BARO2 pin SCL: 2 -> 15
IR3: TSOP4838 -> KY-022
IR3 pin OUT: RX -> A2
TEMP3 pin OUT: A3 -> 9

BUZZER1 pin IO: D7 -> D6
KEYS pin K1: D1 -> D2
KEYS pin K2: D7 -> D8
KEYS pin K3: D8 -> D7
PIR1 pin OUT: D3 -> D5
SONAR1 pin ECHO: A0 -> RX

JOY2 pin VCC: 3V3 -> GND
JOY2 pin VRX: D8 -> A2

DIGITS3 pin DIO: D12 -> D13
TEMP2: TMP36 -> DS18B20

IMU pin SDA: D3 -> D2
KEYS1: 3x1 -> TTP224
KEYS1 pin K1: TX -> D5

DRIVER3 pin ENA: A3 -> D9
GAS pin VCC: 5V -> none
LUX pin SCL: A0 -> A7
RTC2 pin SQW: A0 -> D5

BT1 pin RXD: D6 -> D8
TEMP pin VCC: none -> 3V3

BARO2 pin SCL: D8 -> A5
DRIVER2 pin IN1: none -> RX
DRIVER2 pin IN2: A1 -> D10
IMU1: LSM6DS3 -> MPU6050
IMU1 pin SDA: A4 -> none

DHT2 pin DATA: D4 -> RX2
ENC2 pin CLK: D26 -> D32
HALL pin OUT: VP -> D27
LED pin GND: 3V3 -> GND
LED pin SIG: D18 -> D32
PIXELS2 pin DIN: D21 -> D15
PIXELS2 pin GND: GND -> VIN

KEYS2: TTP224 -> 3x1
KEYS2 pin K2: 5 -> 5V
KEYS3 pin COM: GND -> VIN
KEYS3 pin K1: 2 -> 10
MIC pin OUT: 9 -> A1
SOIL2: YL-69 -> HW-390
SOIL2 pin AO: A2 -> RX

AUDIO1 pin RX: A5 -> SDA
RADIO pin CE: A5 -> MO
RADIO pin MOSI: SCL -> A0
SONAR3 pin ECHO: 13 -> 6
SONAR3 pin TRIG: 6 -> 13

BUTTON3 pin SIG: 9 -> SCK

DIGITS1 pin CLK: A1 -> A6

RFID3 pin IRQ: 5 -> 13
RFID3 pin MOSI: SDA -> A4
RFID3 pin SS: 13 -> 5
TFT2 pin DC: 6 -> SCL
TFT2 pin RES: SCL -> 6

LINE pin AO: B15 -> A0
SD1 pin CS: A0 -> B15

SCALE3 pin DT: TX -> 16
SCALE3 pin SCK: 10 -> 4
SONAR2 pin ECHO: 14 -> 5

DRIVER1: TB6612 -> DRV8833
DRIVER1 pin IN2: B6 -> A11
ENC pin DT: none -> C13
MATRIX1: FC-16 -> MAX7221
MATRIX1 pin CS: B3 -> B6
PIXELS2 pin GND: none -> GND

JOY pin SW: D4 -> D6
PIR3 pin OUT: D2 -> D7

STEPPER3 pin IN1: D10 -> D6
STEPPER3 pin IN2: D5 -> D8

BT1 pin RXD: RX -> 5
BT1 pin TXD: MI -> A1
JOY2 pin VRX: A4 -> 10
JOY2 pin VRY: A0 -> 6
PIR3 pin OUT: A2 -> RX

▶ _To do_
Print every line of the records exactly. Omit nothing.

▶ _Solution below_
BARO2 pin SCL: 2 -> 15
IR3: TSOP4838 -> KY-022
IR3 pin OUT: RX -> A2
TEMP3 pin OUT: A3 -> 9

BUZZER1 pin IO: D7 -> D6
KEYS pin K1: D1 -> D2
KEYS pin K2: D7 -> D8
KEYS pin K3: D8 -> D7
PIR1 pin OUT: D3 -> D5
SONAR1 pin ECHO: A0 -> RX

JOY2 pin VCC: 3V3 -> GND
JOY2 pin VRX: D8 -> A2

DIGITS3 pin DIO: D12 -> D13
TEMP2: TMP36 -> DS18B20

IMU pin SDA: D3 -> D2
KEYS1: 3x1 -> TTP224
KEYS1 pin K1: TX -> D5

DRIVER3 pin ENA: A3 -> D9
GAS pin VCC: 5V -> none
LUX pin SCL: A0 -> A7
RTC2 pin SQW: A0 -> D5

BT1 pin RXD: D6 -> D8
TEMP pin VCC: none -> 3V3

BARO2 pin SCL: D8 -> A5
DRIVER2 pin IN1: none -> RX
DRIVER2 pin IN2: A1 -> D10
IMU1: LSM6DS3 -> MPU6050
IMU1 pin SDA: A4 -> none

DHT2 pin DATA: D4 -> RX2
ENC2 pin CLK: D26 -> D32
HALL pin OUT: VP -> D27
LED pin GND: 3V3 -> GND
LED pin SIG: D18 -> D32
PIXELS2 pin DIN: D21 -> D15
PIXELS2 pin GND: GND -> VIN

KEYS2: TTP224 -> 3x1
KEYS2 pin K2: 5 -> 5V
KEYS3 pin COM: GND -> VIN
KEYS3 pin K1: 2 -> 10
MIC pin OUT: 9 -> A1
SOIL2: YL-69 -> HW-390
SOIL2 pin AO: A2 -> RX

AUDIO1 pin RX: A5 -> SDA
RADIO pin CE: A5 -> MO
RADIO pin MOSI: SCL -> A0
SONAR3 pin ECHO: 13 -> 6
SONAR3 pin TRIG: 6 -> 13

BUTTON3 pin SIG: 9 -> SCK

DIGITS1 pin CLK: A1 -> A6

RFID3 pin IRQ: 5 -> 13
RFID3 pin MOSI: SDA -> A4
RFID3 pin SS: 13 -> 5
TFT2 pin DC: 6 -> SCL
TFT2 pin RES: SCL -> 6

LINE pin AO: B15 -> A0
SD1 pin CS: A0 -> B15

SCALE3 pin DT: TX -> 16
SCALE3 pin SCK: 10 -> 4
SONAR2 pin ECHO: 14 -> 5

DRIVER1: TB6612 -> DRV8833
DRIVER1 pin IN2: B6 -> A11
ENC pin DT: none -> C13
MATRIX1: FC-16 -> MAX7221
MATRIX1 pin CS: B3 -> B6
PIXELS2 pin GND: none -> GND

JOY pin SW: D4 -> D6
PIR3 pin OUT: D2 -> D7

STEPPER3 pin IN1: D10 -> D6
STEPPER3 pin IN2: D5 -> D8

BT1 pin RXD: RX -> 5
BT1 pin TXD: MI -> A1
JOY2 pin VRX: A4 -> 10
JOY2 pin VRY: A0 -> 6
PIR3 pin OUT: A2 -> RX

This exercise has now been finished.